TASK TO CARRY OUT: Every line from the one containing "P102 pin 1: VDD -> GND" to the final line of the material below must be reproduced exactly; leave out all other lines.

* * * * * * * * *

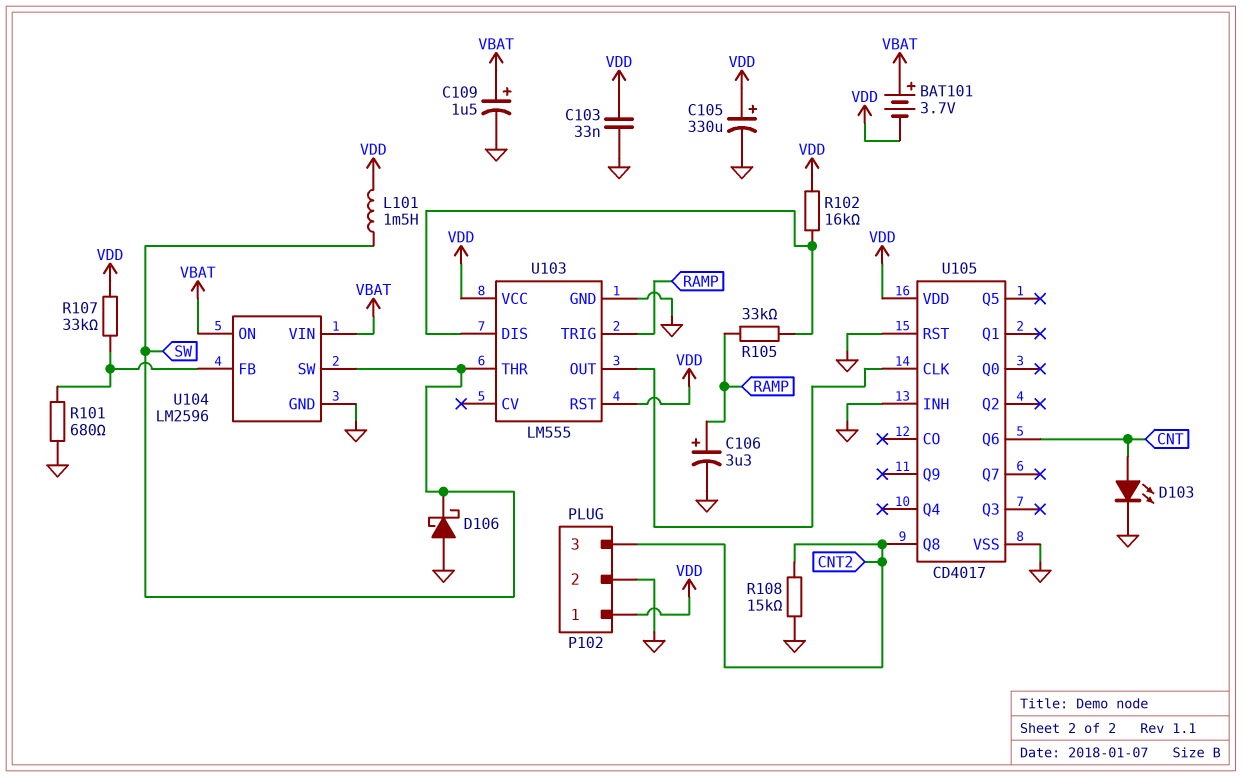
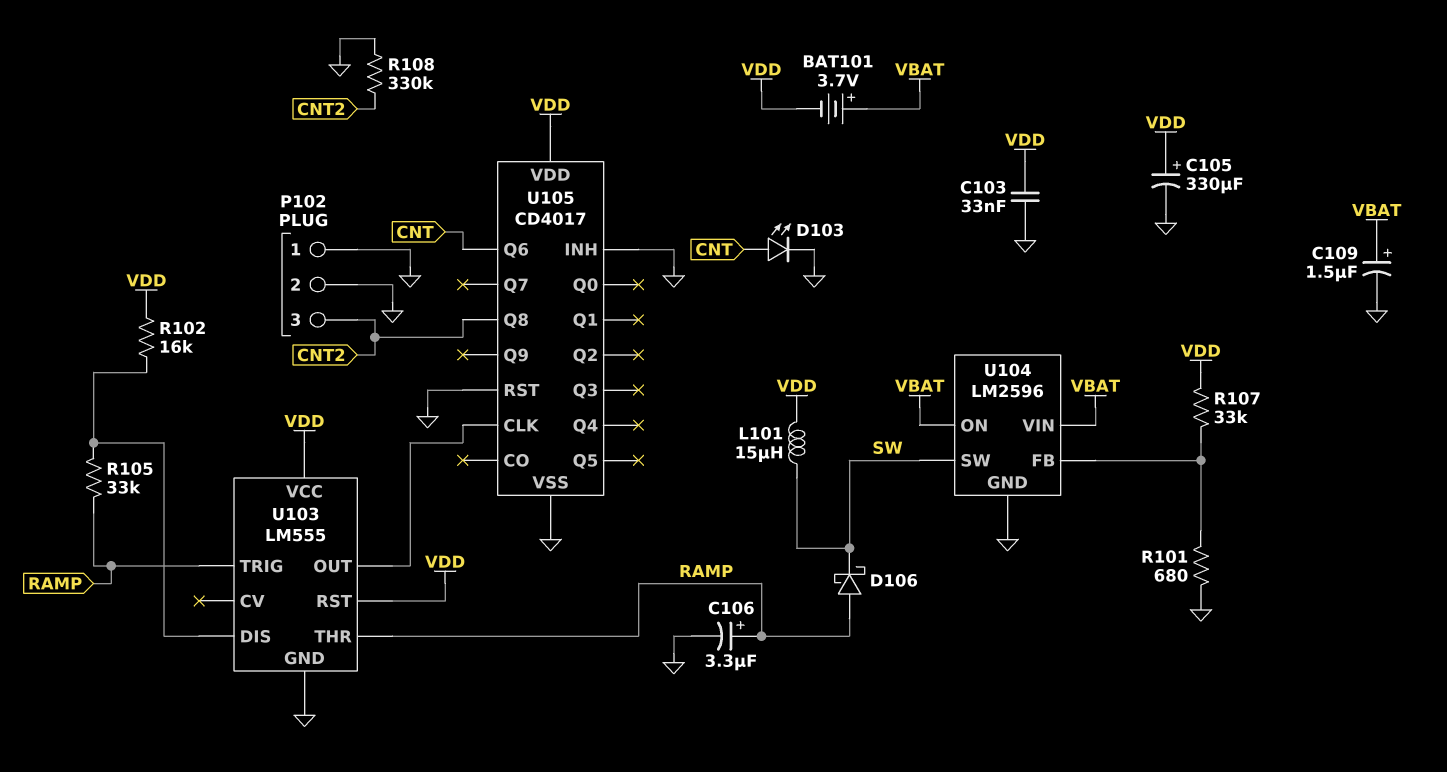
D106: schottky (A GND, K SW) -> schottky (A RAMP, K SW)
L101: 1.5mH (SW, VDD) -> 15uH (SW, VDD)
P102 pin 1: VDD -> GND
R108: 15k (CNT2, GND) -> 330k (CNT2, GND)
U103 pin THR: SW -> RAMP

* * * * * * * * *

TASK SOLUTION:
P102 pin 1: VDD -> GND
R108: 15k (CNT2, GND) -> 330k (CNT2, GND)
U103 pin THR: SW -> RAMP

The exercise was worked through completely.